[Object state change records]
☆ ☆ ☆

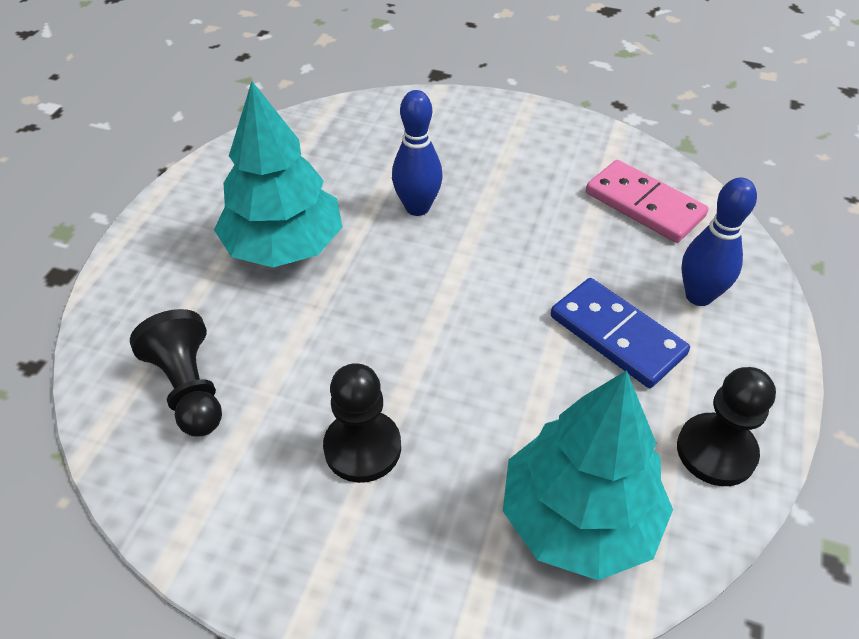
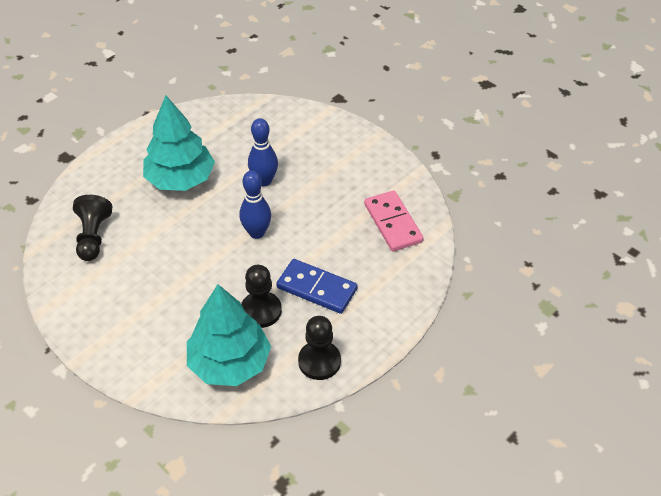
camera: 25 degrees right, 0 degrees up
(362, 448) = (154, 294): black pawn -> black pawn (261, 311)
(617, 335) = (317, 288): blue domino -> blue domino turned 45 degrees counterclockwise
(698, 296) = (379, 284): blue bowling pin -> blue bowling pin (257, 233)

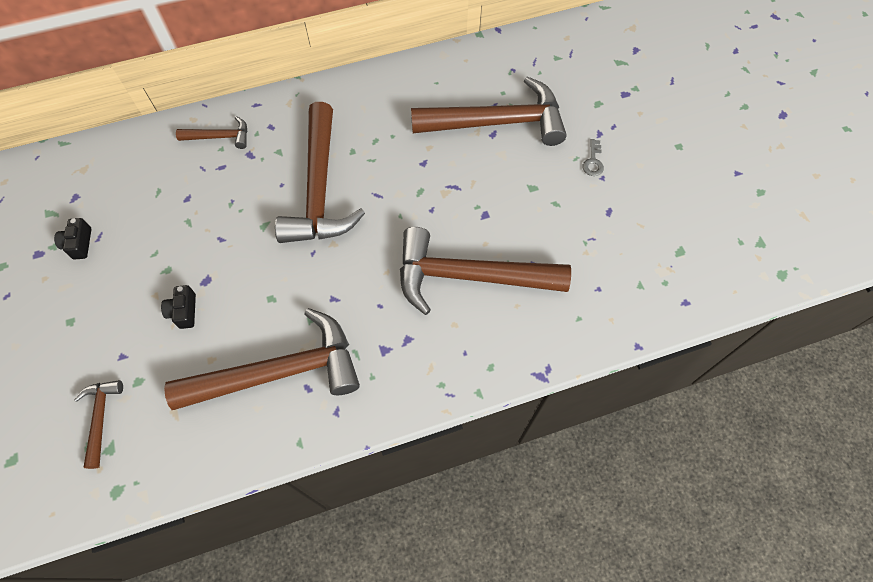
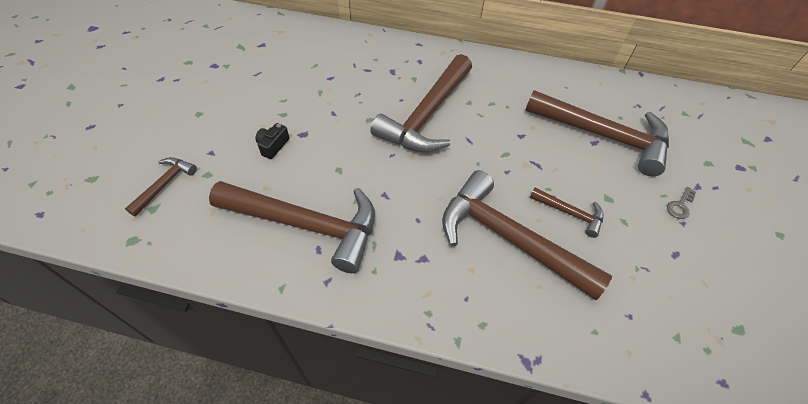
camera: 30 degrees right, 10 degrees down
(79, 244) = (242, 71): black camera -> none
(220, 137) = (380, 52): brown hammer -> brown hammer (570, 213)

☆ ☆ ☆

__WHAT THE TASK REQUIRES__
Please return exactly, and only, the lines from the one containing "(362, 448) = (154, 294): black" through the end of the records, with both end lines kept and every picture dropped.

__WRITTEN ANSWER__
(362, 448) = (154, 294): black pawn -> black pawn (261, 311)
(617, 335) = (317, 288): blue domino -> blue domino turned 45 degrees counterclockwise
(698, 296) = (379, 284): blue bowling pin -> blue bowling pin (257, 233)

camera: 30 degrees right, 10 degrees down
(79, 244) = (242, 71): black camera -> none
(220, 137) = (380, 52): brown hammer -> brown hammer (570, 213)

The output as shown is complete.